Task
Below are records; reproduce exactly the lines from the one that has "(541, 338) = (532, 207): none -> green apple" through the one that has "(664, 340) = (561, 142): black", ends included, and nothing more.

[Object change listings]
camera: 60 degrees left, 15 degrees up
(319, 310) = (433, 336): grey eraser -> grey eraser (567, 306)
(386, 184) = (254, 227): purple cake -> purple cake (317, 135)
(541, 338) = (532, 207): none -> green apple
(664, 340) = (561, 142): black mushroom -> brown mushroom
---
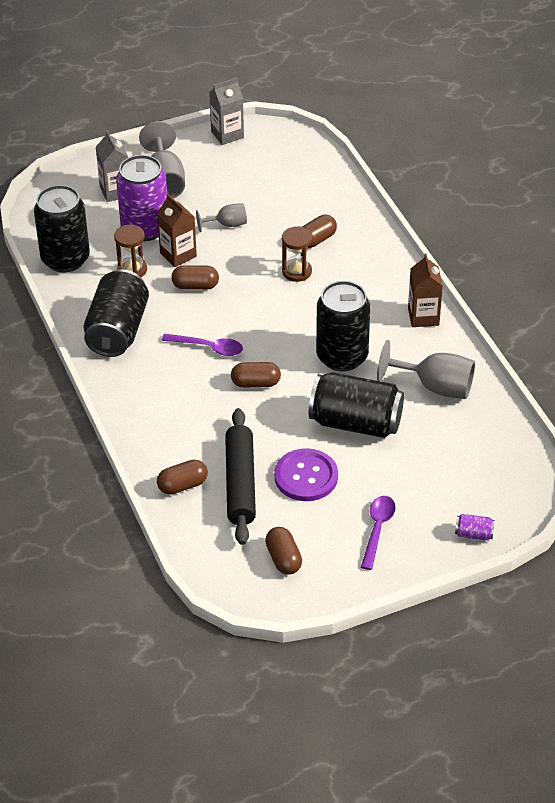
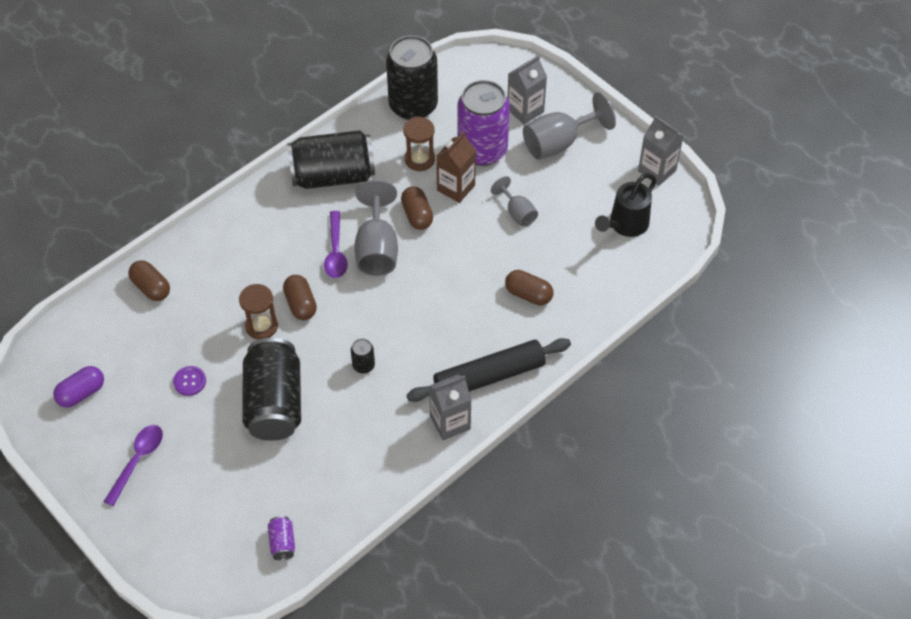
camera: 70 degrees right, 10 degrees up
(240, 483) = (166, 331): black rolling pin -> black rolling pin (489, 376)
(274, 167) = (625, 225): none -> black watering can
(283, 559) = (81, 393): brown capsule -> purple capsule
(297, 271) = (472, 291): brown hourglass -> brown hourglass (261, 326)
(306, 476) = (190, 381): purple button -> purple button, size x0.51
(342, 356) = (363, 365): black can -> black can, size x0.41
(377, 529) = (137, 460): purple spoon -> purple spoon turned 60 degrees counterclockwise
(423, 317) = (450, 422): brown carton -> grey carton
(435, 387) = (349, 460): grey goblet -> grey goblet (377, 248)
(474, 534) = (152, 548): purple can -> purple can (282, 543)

Written answer
(541, 338) = (532, 207): none -> green apple
(664, 340) = (561, 142): black mushroom -> brown mushroom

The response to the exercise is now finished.